═════ Dataset section ═════

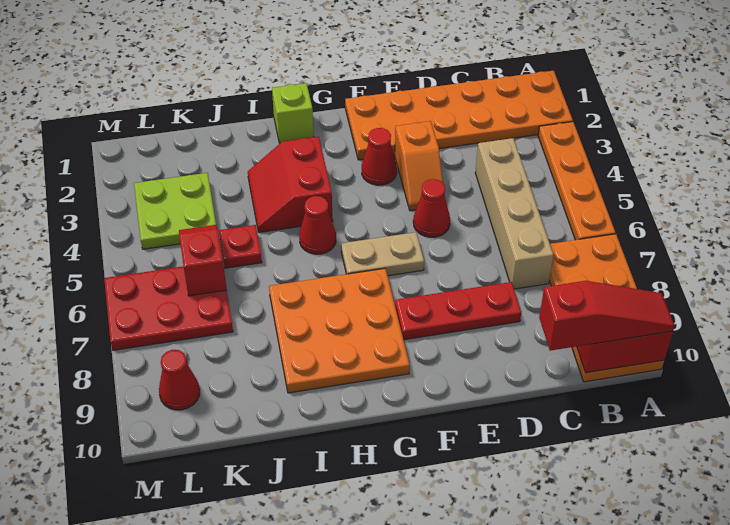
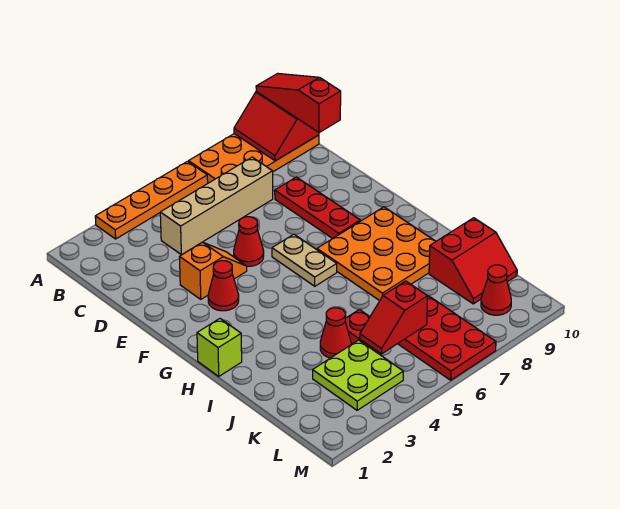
orange plate A1:F2 level 1 -> none
red slope H3:I4 level 1 top H -> red slope J9:K10 level 1 top J
red cone H5 level 1 -> red cone J4 level 1

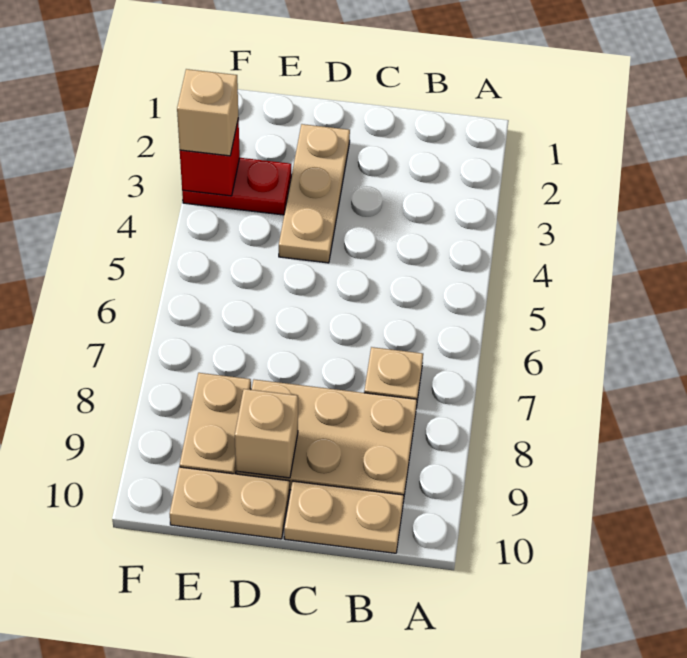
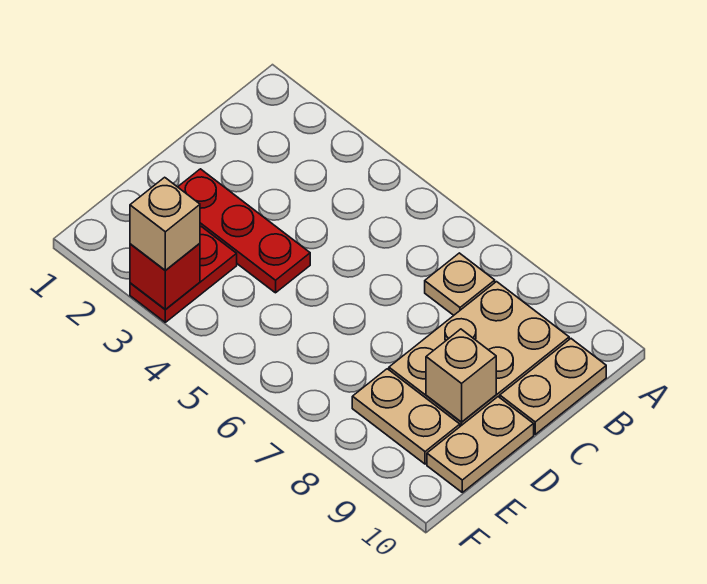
tan plate D2:D4 level 1 -> red plate D2:D4 level 1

═════

## Activity
Write the listing above out again exactly, dropping each image.

## Result of this exercise
orange plate A1:F2 level 1 -> none
red slope H3:I4 level 1 top H -> red slope J9:K10 level 1 top J
red cone H5 level 1 -> red cone J4 level 1

tan plate D2:D4 level 1 -> red plate D2:D4 level 1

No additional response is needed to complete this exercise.